What is needed:
Restate the records in full and exactly, with no images included.

Material for this task:
════════════════

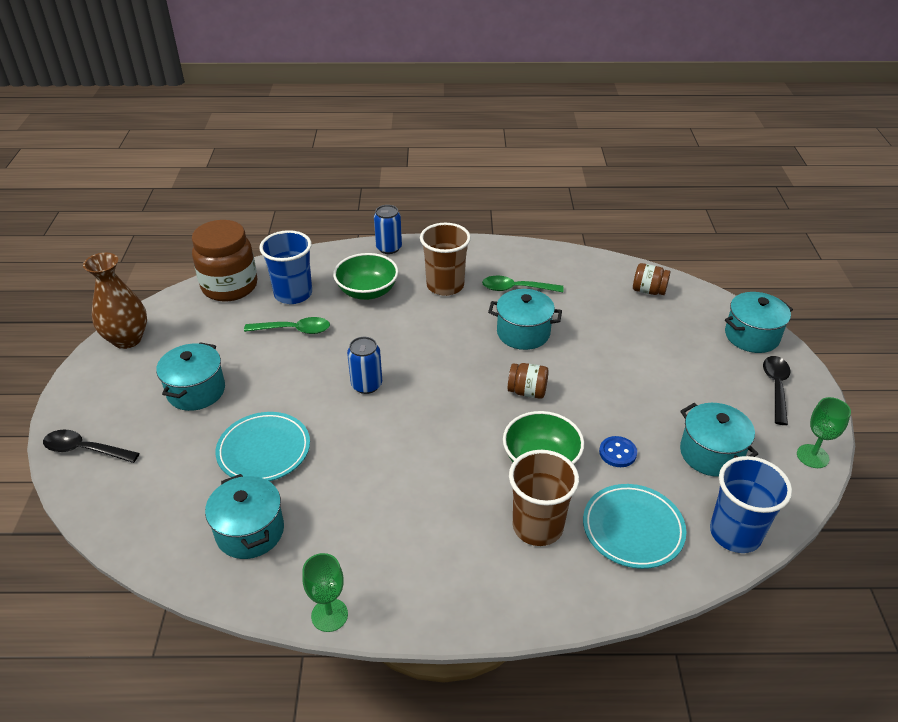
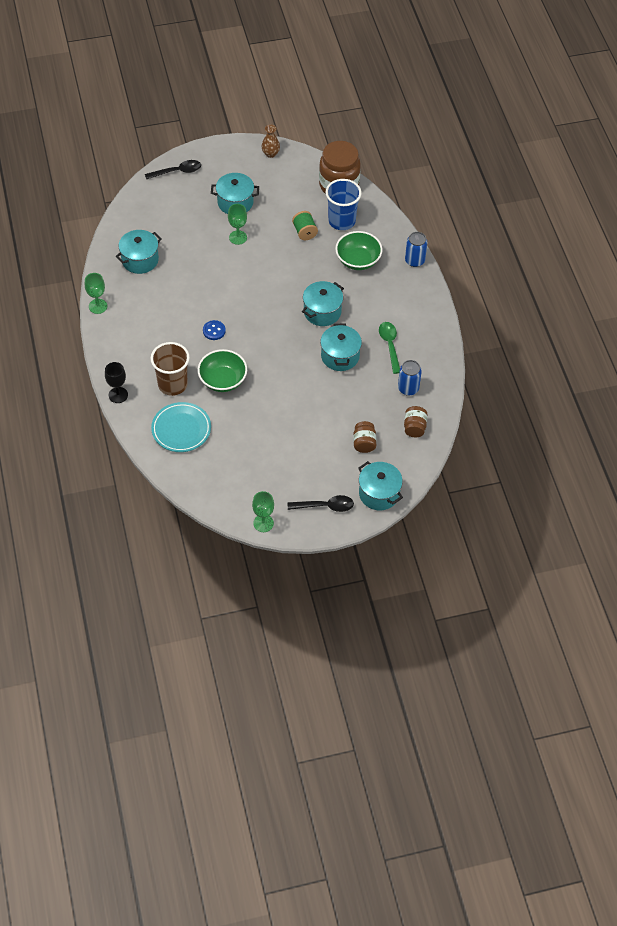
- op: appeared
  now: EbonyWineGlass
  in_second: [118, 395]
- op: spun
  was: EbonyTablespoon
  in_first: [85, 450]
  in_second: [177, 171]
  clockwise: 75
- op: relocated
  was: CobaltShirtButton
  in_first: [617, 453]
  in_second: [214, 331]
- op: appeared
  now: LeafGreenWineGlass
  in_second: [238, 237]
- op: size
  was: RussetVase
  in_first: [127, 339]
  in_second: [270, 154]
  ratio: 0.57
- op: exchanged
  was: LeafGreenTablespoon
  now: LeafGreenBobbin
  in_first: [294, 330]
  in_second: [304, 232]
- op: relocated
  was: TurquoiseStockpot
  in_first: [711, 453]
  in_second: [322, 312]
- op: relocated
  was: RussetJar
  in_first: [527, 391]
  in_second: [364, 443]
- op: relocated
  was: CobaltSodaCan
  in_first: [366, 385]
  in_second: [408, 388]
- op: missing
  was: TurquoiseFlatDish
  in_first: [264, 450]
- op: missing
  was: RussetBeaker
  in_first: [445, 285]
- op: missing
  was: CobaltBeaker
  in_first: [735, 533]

════════════════

Exercise result:
- op: appeared
  now: EbonyWineGlass
  in_second: [118, 395]
- op: spun
  was: EbonyTablespoon
  in_first: [85, 450]
  in_second: [177, 171]
  clockwise: 75
- op: relocated
  was: CobaltShirtButton
  in_first: [617, 453]
  in_second: [214, 331]
- op: appeared
  now: LeafGreenWineGlass
  in_second: [238, 237]
- op: size
  was: RussetVase
  in_first: [127, 339]
  in_second: [270, 154]
  ratio: 0.57
- op: exchanged
  was: LeafGreenTablespoon
  now: LeafGreenBobbin
  in_first: [294, 330]
  in_second: [304, 232]
- op: relocated
  was: TurquoiseStockpot
  in_first: [711, 453]
  in_second: [322, 312]
- op: relocated
  was: RussetJar
  in_first: [527, 391]
  in_second: [364, 443]
- op: relocated
  was: CobaltSodaCan
  in_first: [366, 385]
  in_second: [408, 388]
- op: missing
  was: TurquoiseFlatDish
  in_first: [264, 450]
- op: missing
  was: RussetBeaker
  in_first: [445, 285]
- op: missing
  was: CobaltBeaker
  in_first: [735, 533]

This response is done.